[Spatial reasoning data]
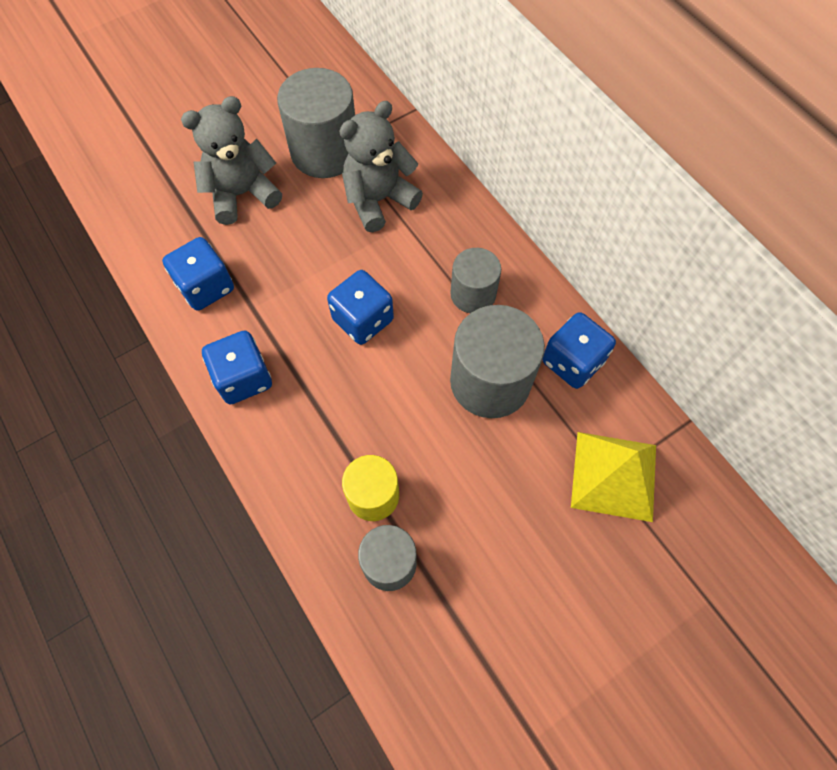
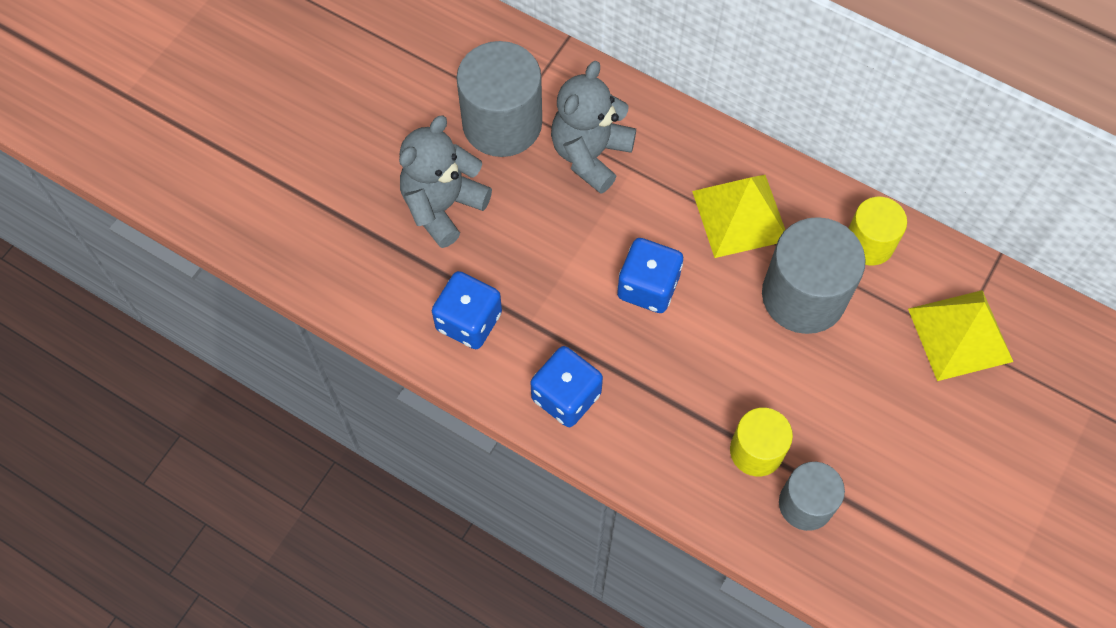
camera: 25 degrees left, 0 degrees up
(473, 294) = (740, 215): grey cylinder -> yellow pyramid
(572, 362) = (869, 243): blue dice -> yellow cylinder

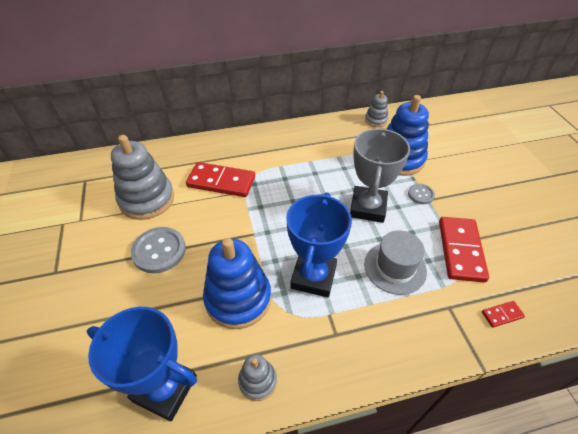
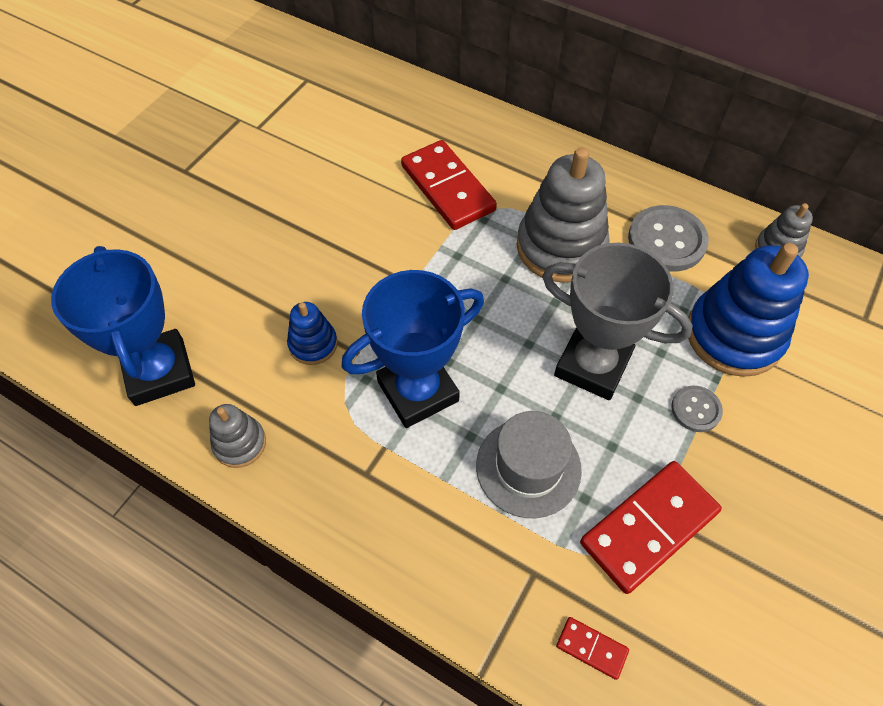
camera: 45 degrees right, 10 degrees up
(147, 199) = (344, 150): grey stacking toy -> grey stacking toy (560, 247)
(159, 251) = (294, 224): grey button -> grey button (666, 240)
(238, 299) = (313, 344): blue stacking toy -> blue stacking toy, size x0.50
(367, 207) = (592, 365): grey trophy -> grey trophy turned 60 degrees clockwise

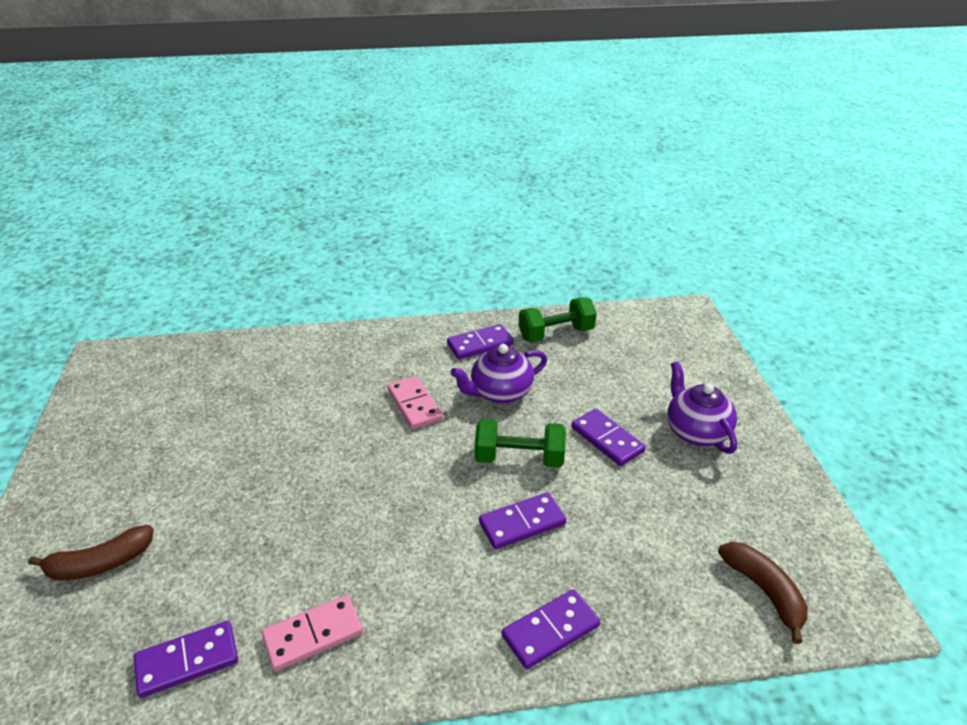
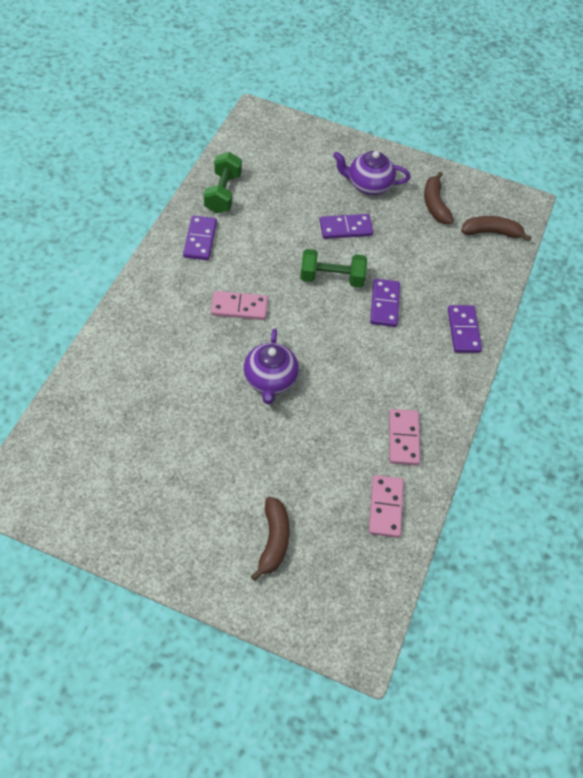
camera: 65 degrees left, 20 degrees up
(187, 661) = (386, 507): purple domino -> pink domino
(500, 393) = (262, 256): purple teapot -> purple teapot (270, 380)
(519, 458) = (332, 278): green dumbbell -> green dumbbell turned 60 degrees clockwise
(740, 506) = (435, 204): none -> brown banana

▸ What is expected
Filter the records for the word "camera" and show every line that has it.

▸ Answer space
camera: 25 degrees left, 0 degrees up
camera: 45 degrees right, 10 degrees up
camera: 65 degrees left, 20 degrees up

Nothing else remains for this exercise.